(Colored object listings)
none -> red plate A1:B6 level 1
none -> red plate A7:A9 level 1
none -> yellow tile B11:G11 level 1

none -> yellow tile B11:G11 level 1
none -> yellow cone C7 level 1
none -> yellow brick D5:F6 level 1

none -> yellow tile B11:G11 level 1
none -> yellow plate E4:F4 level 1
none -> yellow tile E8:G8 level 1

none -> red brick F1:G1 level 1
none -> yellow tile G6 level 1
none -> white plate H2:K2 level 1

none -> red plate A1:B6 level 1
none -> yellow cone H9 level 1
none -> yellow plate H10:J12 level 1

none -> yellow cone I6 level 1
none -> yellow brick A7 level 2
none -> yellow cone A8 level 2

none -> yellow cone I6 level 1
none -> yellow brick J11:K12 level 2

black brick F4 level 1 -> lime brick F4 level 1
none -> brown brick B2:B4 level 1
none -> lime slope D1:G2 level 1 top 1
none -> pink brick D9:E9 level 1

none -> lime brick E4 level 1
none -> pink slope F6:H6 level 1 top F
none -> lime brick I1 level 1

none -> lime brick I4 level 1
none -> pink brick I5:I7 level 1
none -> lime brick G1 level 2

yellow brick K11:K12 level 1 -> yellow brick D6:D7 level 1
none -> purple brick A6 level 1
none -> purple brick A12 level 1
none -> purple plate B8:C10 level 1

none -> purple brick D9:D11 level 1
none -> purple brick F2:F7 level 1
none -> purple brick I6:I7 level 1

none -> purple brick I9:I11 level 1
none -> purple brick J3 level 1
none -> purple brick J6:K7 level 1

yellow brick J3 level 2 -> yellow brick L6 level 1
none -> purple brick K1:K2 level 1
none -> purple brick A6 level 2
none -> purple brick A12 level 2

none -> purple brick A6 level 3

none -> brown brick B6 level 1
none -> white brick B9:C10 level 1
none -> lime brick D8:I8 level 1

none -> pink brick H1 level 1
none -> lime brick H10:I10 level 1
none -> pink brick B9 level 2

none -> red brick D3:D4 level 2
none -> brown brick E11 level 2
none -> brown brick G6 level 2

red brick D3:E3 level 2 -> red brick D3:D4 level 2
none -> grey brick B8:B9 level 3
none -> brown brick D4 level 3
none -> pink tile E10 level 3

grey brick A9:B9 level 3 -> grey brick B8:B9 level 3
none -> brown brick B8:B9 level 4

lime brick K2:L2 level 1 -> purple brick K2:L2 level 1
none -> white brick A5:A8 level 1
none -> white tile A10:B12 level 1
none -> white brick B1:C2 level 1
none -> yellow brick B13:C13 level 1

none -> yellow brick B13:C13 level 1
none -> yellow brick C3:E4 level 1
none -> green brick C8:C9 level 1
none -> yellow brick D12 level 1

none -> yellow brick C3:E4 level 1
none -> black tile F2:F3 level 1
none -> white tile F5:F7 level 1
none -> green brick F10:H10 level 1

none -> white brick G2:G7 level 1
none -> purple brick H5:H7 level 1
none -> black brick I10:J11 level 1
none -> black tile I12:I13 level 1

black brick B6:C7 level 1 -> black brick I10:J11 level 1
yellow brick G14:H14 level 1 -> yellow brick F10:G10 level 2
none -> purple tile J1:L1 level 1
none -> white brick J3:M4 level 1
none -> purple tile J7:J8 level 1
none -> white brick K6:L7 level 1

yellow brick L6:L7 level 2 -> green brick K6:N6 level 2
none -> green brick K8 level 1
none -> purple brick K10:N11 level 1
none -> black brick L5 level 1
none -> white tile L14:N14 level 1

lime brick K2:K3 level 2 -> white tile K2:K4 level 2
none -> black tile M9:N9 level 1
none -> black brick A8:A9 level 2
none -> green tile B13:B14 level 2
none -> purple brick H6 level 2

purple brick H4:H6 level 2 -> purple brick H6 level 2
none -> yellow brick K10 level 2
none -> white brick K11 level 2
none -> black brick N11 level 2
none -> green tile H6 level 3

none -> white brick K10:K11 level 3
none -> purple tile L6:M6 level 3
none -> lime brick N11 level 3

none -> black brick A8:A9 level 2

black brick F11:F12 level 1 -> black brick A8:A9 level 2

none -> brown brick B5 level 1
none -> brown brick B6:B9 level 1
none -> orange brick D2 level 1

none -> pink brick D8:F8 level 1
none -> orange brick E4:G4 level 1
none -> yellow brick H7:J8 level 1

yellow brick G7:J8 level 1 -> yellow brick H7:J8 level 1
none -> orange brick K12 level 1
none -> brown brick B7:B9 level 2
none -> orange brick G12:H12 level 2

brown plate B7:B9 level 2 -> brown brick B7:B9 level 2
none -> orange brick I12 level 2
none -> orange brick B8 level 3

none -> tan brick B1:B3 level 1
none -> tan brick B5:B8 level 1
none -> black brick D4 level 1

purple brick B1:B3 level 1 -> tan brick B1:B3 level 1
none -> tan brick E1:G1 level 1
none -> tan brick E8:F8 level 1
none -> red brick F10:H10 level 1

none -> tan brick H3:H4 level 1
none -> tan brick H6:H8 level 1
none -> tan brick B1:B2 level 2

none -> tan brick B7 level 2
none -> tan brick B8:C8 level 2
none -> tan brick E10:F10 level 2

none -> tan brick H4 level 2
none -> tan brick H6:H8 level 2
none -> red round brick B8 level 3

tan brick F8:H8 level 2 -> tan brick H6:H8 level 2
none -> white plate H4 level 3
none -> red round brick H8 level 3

• **Work order**
Scan the records for the word "orange", and copy each line where it is found.

• **Answer to this problem**
none -> orange brick D2 level 1
none -> orange brick E4:G4 level 1
none -> orange brick K12 level 1
none -> orange brick G12:H12 level 2
none -> orange brick I12 level 2
none -> orange brick B8 level 3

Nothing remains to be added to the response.